:: Task prompt ::
An exact copy of every line from the one holding "IC2: JRC386 -> LM386" to the end of the entries below is required; leave the pictures out.

(Before and after images)
++++++++++++++++++++

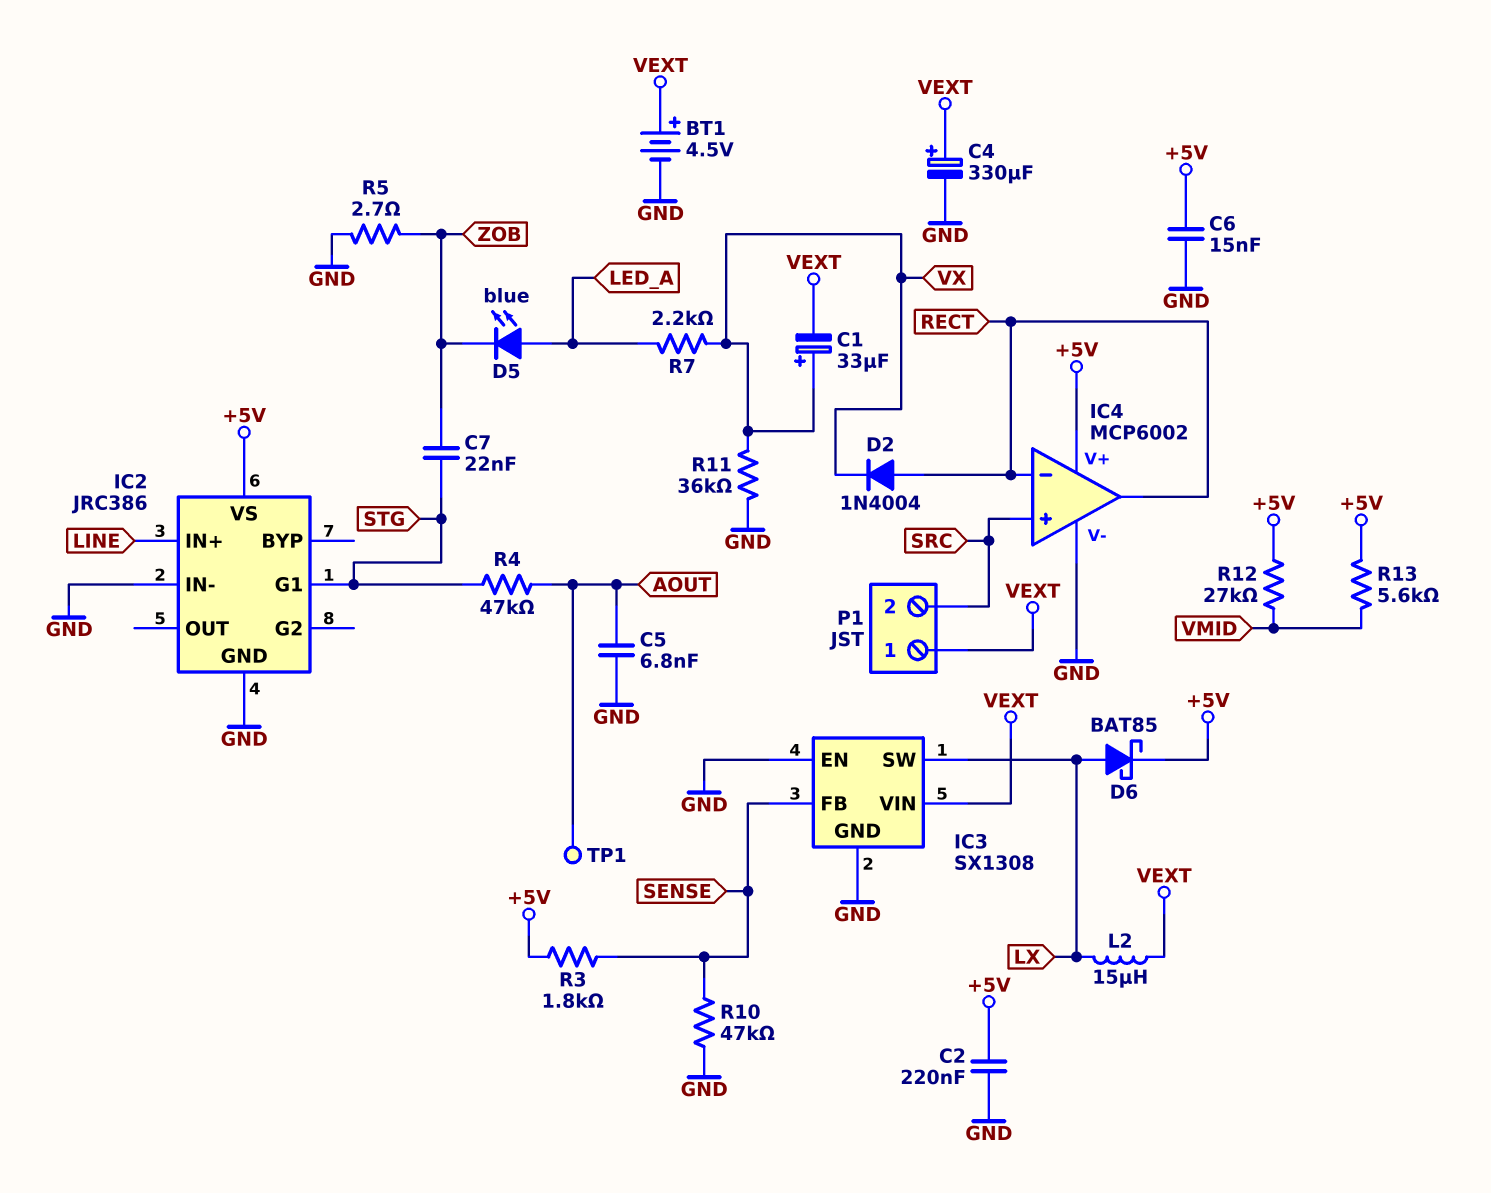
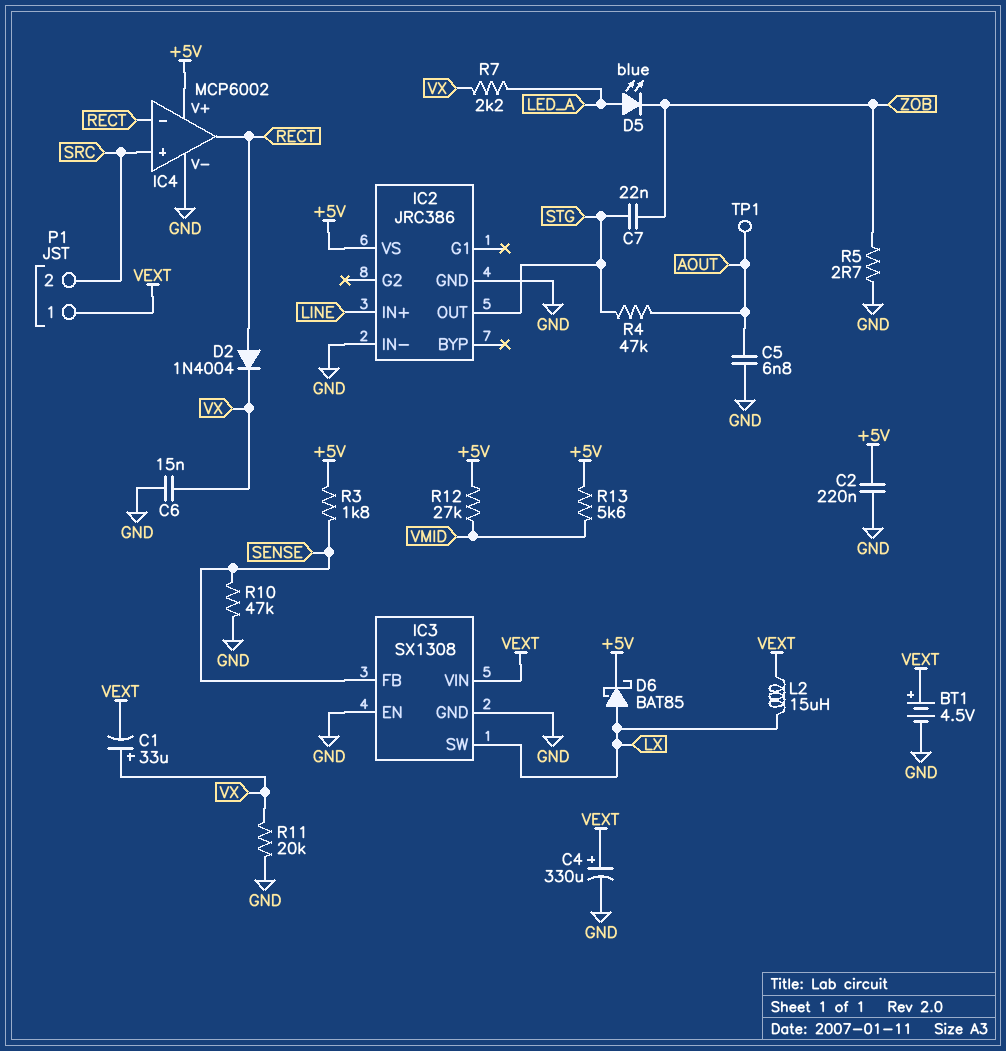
C6: 15nF (+5V, GND) -> 15nF (GND, VX)
IC2 pin G1: STG -> none
IC2 pin OUT: none -> STG
R11: 36k (GND, VX) -> 20k (GND, VX)

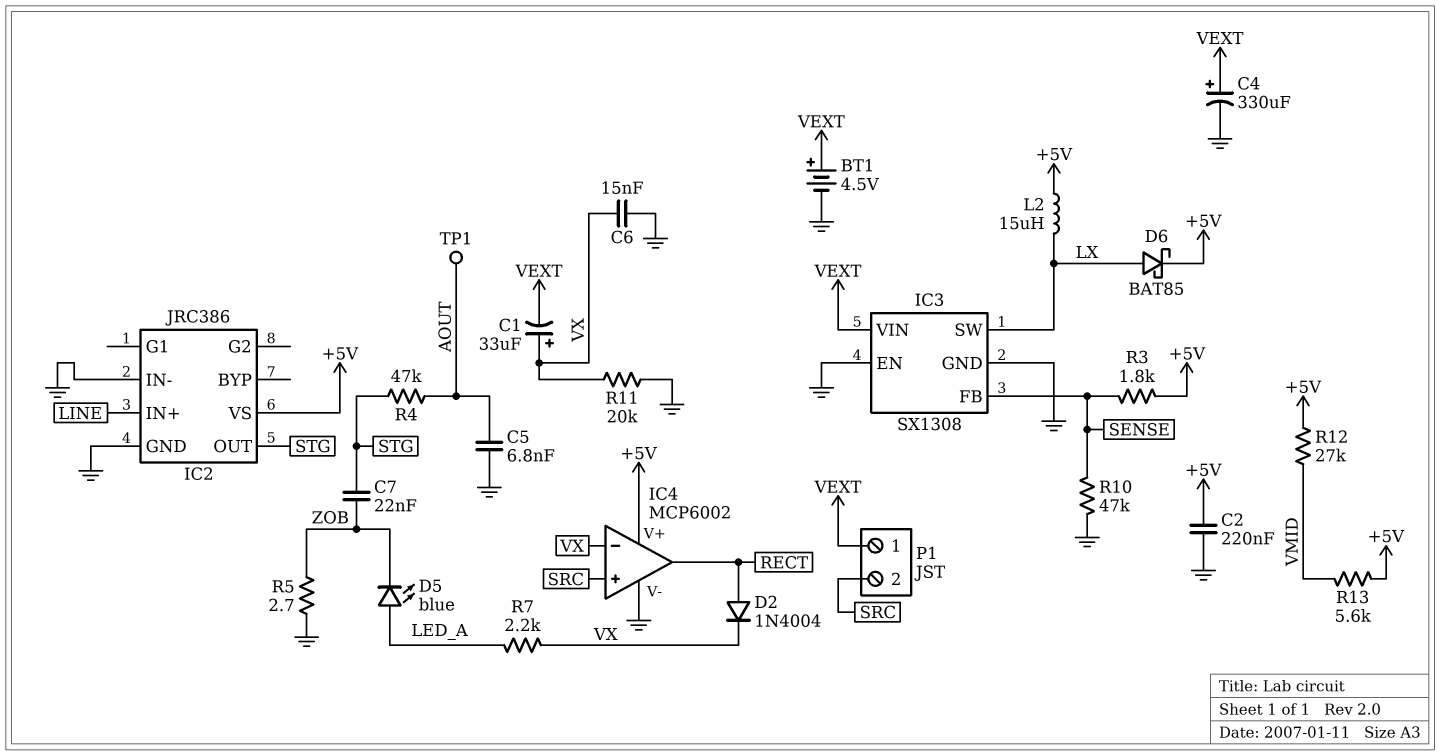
IC4 pin in-: RECT -> VX
L2: 15uH (LX, VEXT) -> 15uH (+5V, LX)

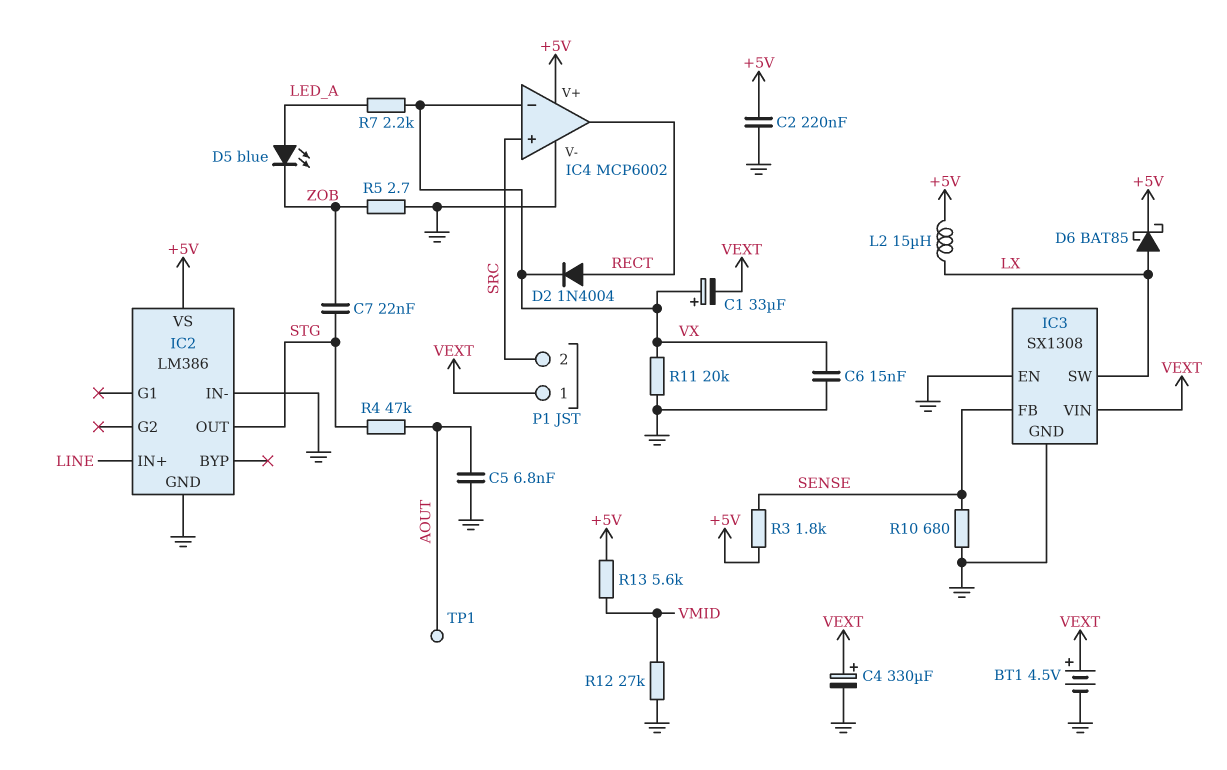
IC2: JRC386 -> LM386
R10: 47k (GND, SENSE) -> 680 (GND, SENSE)
R12: 27k (+5V, VMID) -> 27k (GND, VMID)

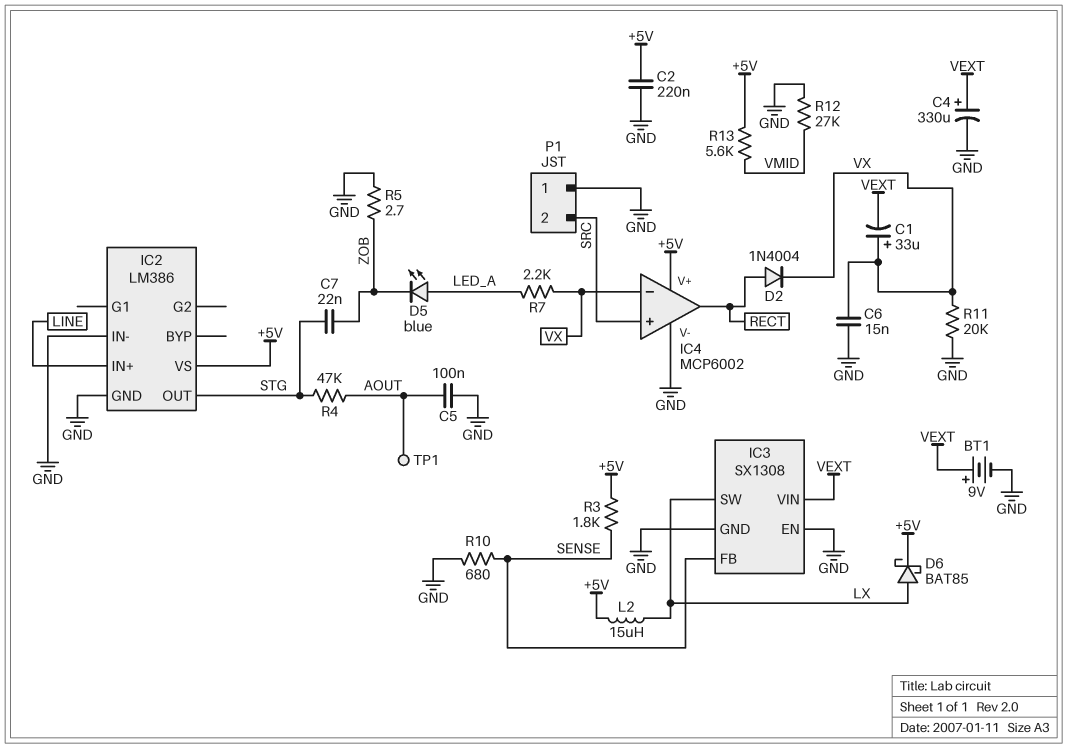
BT1: 4.5V (plus VEXT, minus GND) -> 9V (plus VEXT, minus GND)
C5: 6.8nF (AOUT, GND) -> 100nF (AOUT, GND)
P1 pin 1: VEXT -> GND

++++++++++++++++++++

:: Solution to this exercise ::
IC2: JRC386 -> LM386
R10: 47k (GND, SENSE) -> 680 (GND, SENSE)
R12: 27k (+5V, VMID) -> 27k (GND, VMID)

BT1: 4.5V (plus VEXT, minus GND) -> 9V (plus VEXT, minus GND)
C5: 6.8nF (AOUT, GND) -> 100nF (AOUT, GND)
P1 pin 1: VEXT -> GND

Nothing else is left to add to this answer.